_The problem_: Output the full listing below exactly, without the pictures.

_Dataset content_:

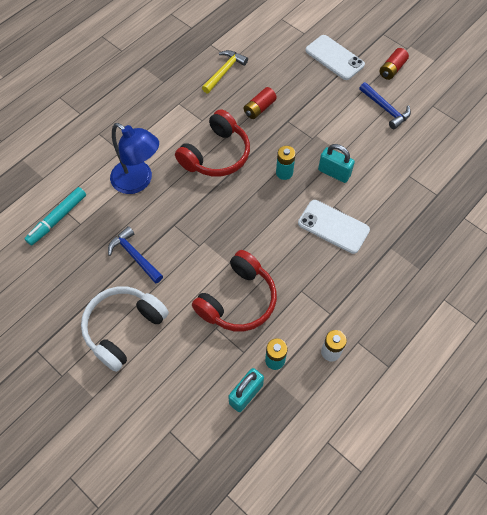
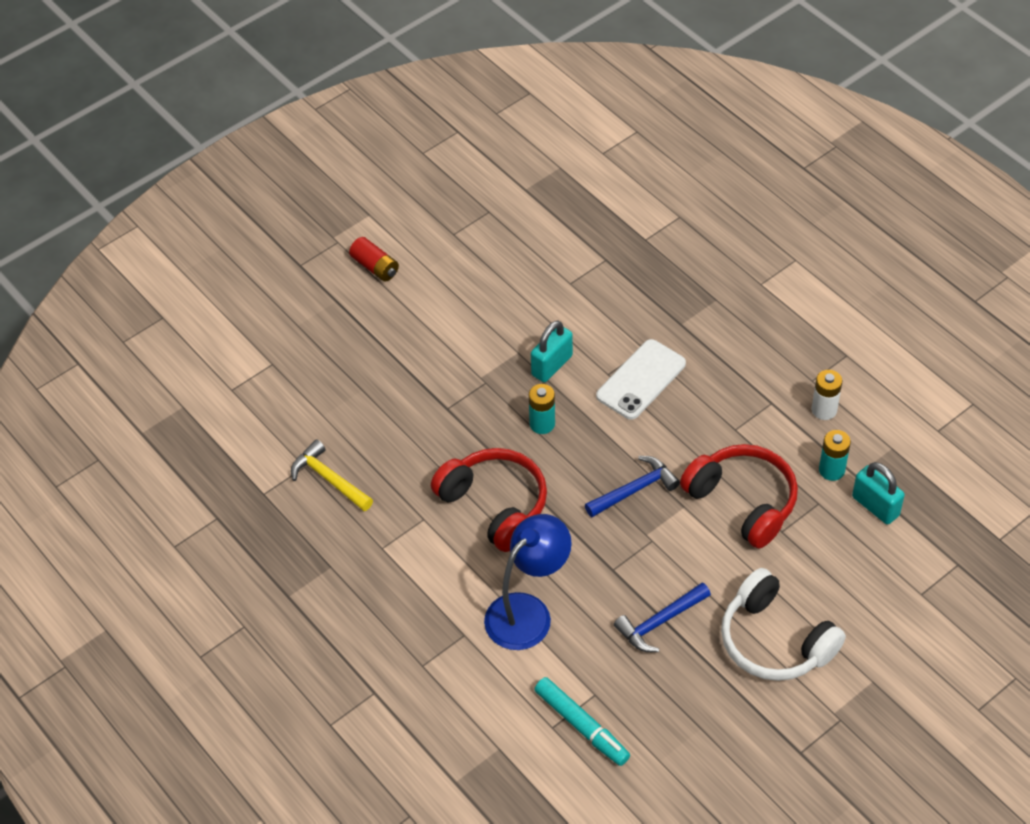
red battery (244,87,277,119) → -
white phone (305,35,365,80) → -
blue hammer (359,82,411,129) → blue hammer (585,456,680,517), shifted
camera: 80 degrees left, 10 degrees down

_Exercise solution_:
red battery (244,87,277,119) → -
white phone (305,35,365,80) → -
blue hammer (359,82,411,129) → blue hammer (585,456,680,517), shifted
camera: 80 degrees left, 10 degrees down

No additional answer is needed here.